▶ What you have to do: Each line from the one that contains "red round brick A1 level 1 -> none" to the end of the material must be set down exactly, and no line before it.

▶ Source material:
........

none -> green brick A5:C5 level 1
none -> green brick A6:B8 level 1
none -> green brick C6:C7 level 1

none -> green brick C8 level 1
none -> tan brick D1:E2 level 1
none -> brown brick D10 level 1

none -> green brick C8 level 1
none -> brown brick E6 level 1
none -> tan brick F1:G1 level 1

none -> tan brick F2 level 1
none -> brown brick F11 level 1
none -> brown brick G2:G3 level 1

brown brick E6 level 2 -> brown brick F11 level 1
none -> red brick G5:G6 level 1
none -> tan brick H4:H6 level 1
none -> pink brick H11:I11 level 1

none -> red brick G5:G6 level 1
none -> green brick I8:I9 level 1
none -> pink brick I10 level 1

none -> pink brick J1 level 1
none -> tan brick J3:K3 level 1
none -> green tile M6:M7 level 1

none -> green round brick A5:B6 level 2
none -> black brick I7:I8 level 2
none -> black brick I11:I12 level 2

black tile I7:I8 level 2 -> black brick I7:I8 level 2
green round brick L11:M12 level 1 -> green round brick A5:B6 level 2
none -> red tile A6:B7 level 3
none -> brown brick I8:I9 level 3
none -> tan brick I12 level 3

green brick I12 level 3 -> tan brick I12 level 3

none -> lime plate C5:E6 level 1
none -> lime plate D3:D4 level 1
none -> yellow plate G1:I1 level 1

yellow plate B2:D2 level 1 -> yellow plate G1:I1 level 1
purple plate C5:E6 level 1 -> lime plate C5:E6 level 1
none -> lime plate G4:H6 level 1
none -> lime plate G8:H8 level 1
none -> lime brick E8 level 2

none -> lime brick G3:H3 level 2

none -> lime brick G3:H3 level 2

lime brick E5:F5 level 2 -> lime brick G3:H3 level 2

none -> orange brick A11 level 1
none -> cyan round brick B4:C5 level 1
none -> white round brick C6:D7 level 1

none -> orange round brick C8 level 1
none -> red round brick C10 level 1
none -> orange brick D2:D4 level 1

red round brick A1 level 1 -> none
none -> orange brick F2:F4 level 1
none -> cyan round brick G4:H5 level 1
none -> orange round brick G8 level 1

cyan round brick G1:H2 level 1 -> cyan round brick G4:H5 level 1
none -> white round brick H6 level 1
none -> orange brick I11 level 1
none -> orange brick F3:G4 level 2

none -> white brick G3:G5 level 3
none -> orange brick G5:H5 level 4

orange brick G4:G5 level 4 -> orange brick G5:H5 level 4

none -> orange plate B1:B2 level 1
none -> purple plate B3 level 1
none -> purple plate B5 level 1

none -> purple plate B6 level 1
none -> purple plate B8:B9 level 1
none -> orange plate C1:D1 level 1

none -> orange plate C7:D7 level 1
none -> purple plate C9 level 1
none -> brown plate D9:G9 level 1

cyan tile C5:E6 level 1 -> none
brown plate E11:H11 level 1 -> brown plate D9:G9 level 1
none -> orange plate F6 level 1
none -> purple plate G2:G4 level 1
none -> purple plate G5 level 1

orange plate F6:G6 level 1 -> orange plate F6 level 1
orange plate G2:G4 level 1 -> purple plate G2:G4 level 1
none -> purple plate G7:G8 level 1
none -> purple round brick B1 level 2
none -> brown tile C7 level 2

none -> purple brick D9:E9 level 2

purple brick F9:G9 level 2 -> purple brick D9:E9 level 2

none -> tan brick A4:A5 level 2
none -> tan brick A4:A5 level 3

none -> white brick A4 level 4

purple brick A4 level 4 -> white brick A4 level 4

........

▶ Solution:
red round brick A1 level 1 -> none
none -> orange brick F2:F4 level 1
none -> cyan round brick G4:H5 level 1
none -> orange round brick G8 level 1

cyan round brick G1:H2 level 1 -> cyan round brick G4:H5 level 1
none -> white round brick H6 level 1
none -> orange brick I11 level 1
none -> orange brick F3:G4 level 2

none -> white brick G3:G5 level 3
none -> orange brick G5:H5 level 4

orange brick G4:G5 level 4 -> orange brick G5:H5 level 4

none -> orange plate B1:B2 level 1
none -> purple plate B3 level 1
none -> purple plate B5 level 1

none -> purple plate B6 level 1
none -> purple plate B8:B9 level 1
none -> orange plate C1:D1 level 1

none -> orange plate C7:D7 level 1
none -> purple plate C9 level 1
none -> brown plate D9:G9 level 1

cyan tile C5:E6 level 1 -> none
brown plate E11:H11 level 1 -> brown plate D9:G9 level 1
none -> orange plate F6 level 1
none -> purple plate G2:G4 level 1
none -> purple plate G5 level 1

orange plate F6:G6 level 1 -> orange plate F6 level 1
orange plate G2:G4 level 1 -> purple plate G2:G4 level 1
none -> purple plate G7:G8 level 1
none -> purple round brick B1 level 2
none -> brown tile C7 level 2

none -> purple brick D9:E9 level 2

purple brick F9:G9 level 2 -> purple brick D9:E9 level 2

none -> tan brick A4:A5 level 2
none -> tan brick A4:A5 level 3

none -> white brick A4 level 4

purple brick A4 level 4 -> white brick A4 level 4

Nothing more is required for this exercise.